# What you should do:
Word for word, set down the full listing below.

--*--

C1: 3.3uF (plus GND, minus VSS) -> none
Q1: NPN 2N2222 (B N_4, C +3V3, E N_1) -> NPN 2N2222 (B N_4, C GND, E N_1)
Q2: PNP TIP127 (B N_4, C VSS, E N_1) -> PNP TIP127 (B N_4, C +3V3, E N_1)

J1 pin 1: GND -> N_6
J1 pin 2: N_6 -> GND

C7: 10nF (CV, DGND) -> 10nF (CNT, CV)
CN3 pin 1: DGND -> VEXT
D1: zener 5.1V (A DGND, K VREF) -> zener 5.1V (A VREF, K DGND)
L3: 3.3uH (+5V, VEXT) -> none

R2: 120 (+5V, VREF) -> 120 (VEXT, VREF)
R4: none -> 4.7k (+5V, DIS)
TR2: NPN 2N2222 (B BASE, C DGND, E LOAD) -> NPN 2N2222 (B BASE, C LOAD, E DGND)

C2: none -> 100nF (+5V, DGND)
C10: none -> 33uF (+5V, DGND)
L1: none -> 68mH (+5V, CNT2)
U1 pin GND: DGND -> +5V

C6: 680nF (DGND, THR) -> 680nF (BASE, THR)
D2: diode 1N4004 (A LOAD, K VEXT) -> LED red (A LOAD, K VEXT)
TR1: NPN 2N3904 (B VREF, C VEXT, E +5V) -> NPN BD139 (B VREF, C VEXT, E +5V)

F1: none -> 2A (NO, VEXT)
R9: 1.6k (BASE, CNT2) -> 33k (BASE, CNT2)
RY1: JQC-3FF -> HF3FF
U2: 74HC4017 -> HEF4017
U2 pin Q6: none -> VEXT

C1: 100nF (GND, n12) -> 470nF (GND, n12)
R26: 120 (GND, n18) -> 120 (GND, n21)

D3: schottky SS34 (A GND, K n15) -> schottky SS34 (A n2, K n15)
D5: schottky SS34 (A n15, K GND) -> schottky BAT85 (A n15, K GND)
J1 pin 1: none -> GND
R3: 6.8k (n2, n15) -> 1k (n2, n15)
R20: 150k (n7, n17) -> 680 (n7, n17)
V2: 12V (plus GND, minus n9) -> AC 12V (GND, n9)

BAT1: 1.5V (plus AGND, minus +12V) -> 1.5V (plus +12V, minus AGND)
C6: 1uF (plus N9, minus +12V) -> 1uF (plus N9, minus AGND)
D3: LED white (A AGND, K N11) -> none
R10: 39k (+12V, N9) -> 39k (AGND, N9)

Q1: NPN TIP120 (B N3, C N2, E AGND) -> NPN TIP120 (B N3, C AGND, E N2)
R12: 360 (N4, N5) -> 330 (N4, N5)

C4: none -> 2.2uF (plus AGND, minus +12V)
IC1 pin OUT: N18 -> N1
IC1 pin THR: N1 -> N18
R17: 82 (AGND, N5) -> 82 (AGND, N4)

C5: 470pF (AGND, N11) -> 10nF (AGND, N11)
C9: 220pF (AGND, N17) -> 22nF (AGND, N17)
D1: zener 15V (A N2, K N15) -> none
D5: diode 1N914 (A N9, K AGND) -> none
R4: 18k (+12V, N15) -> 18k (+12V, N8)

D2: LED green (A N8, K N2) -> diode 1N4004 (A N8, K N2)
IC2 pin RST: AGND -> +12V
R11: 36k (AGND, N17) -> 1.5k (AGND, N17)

--*--

# Reply to the exercise:
C1: 3.3uF (plus GND, minus VSS) -> none
Q1: NPN 2N2222 (B N_4, C +3V3, E N_1) -> NPN 2N2222 (B N_4, C GND, E N_1)
Q2: PNP TIP127 (B N_4, C VSS, E N_1) -> PNP TIP127 (B N_4, C +3V3, E N_1)

J1 pin 1: GND -> N_6
J1 pin 2: N_6 -> GND

C7: 10nF (CV, DGND) -> 10nF (CNT, CV)
CN3 pin 1: DGND -> VEXT
D1: zener 5.1V (A DGND, K VREF) -> zener 5.1V (A VREF, K DGND)
L3: 3.3uH (+5V, VEXT) -> none

R2: 120 (+5V, VREF) -> 120 (VEXT, VREF)
R4: none -> 4.7k (+5V, DIS)
TR2: NPN 2N2222 (B BASE, C DGND, E LOAD) -> NPN 2N2222 (B BASE, C LOAD, E DGND)

C2: none -> 100nF (+5V, DGND)
C10: none -> 33uF (+5V, DGND)
L1: none -> 68mH (+5V, CNT2)
U1 pin GND: DGND -> +5V

C6: 680nF (DGND, THR) -> 680nF (BASE, THR)
D2: diode 1N4004 (A LOAD, K VEXT) -> LED red (A LOAD, K VEXT)
TR1: NPN 2N3904 (B VREF, C VEXT, E +5V) -> NPN BD139 (B VREF, C VEXT, E +5V)

F1: none -> 2A (NO, VEXT)
R9: 1.6k (BASE, CNT2) -> 33k (BASE, CNT2)
RY1: JQC-3FF -> HF3FF
U2: 74HC4017 -> HEF4017
U2 pin Q6: none -> VEXT

C1: 100nF (GND, n12) -> 470nF (GND, n12)
R26: 120 (GND, n18) -> 120 (GND, n21)

D3: schottky SS34 (A GND, K n15) -> schottky SS34 (A n2, K n15)
D5: schottky SS34 (A n15, K GND) -> schottky BAT85 (A n15, K GND)
J1 pin 1: none -> GND
R3: 6.8k (n2, n15) -> 1k (n2, n15)
R20: 150k (n7, n17) -> 680 (n7, n17)
V2: 12V (plus GND, minus n9) -> AC 12V (GND, n9)

BAT1: 1.5V (plus AGND, minus +12V) -> 1.5V (plus +12V, minus AGND)
C6: 1uF (plus N9, minus +12V) -> 1uF (plus N9, minus AGND)
D3: LED white (A AGND, K N11) -> none
R10: 39k (+12V, N9) -> 39k (AGND, N9)

Q1: NPN TIP120 (B N3, C N2, E AGND) -> NPN TIP120 (B N3, C AGND, E N2)
R12: 360 (N4, N5) -> 330 (N4, N5)

C4: none -> 2.2uF (plus AGND, minus +12V)
IC1 pin OUT: N18 -> N1
IC1 pin THR: N1 -> N18
R17: 82 (AGND, N5) -> 82 (AGND, N4)

C5: 470pF (AGND, N11) -> 10nF (AGND, N11)
C9: 220pF (AGND, N17) -> 22nF (AGND, N17)
D1: zener 15V (A N2, K N15) -> none
D5: diode 1N914 (A N9, K AGND) -> none
R4: 18k (+12V, N15) -> 18k (+12V, N8)

D2: LED green (A N8, K N2) -> diode 1N4004 (A N8, K N2)
IC2 pin RST: AGND -> +12V
R11: 36k (AGND, N17) -> 1.5k (AGND, N17)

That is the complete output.